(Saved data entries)
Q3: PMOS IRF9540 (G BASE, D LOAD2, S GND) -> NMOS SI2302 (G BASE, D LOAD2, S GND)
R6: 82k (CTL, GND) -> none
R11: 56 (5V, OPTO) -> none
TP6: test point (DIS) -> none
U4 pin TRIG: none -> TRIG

> _Problem details_
Only an exact transcription of all the entries will do.

> _Task response_
Q3: PMOS IRF9540 (G BASE, D LOAD2, S GND) -> NMOS SI2302 (G BASE, D LOAD2, S GND)
R6: 82k (CTL, GND) -> none
R11: 56 (5V, OPTO) -> none
TP6: test point (DIS) -> none
U4 pin TRIG: none -> TRIG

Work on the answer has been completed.